* **DIRECTIONS FOR THIS TASK**: In the data below, retype exactly the line that contains "tea mug (rosy) 376, 565" and every line after it, through the last.

* **RECORDS FOR PROCESSING**:
------------------------------------------------
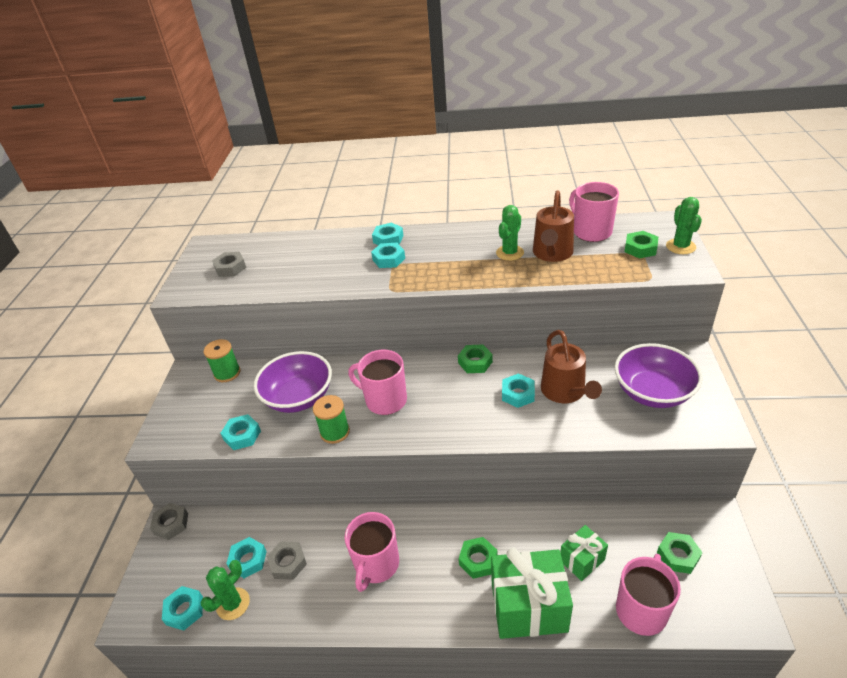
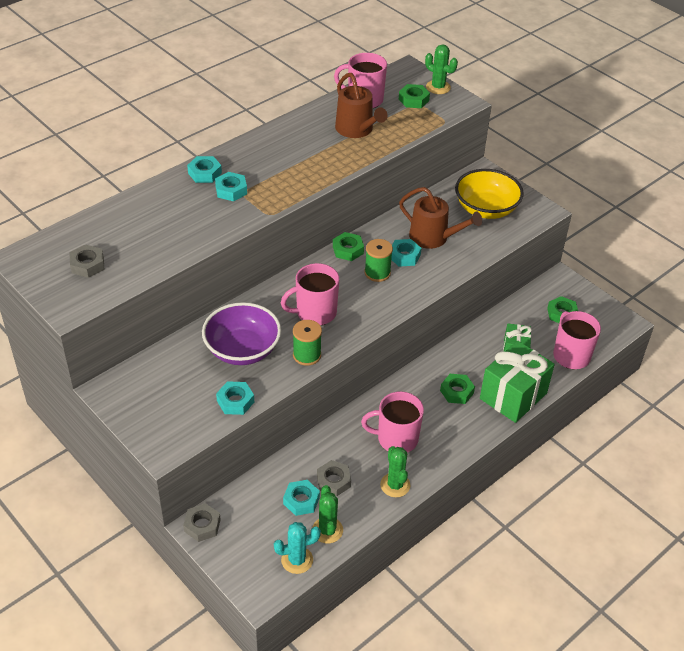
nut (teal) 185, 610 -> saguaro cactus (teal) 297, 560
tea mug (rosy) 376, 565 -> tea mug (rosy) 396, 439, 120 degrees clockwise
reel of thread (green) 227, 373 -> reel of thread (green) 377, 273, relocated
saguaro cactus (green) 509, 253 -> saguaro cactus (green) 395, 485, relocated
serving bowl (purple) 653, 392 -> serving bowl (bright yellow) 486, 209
------------------------------------------------
* **FINISHED TASK**:
tea mug (rosy) 376, 565 -> tea mug (rosy) 396, 439, 120 degrees clockwise
reel of thread (green) 227, 373 -> reel of thread (green) 377, 273, relocated
saguaro cactus (green) 509, 253 -> saguaro cactus (green) 395, 485, relocated
serving bowl (purple) 653, 392 -> serving bowl (bright yellow) 486, 209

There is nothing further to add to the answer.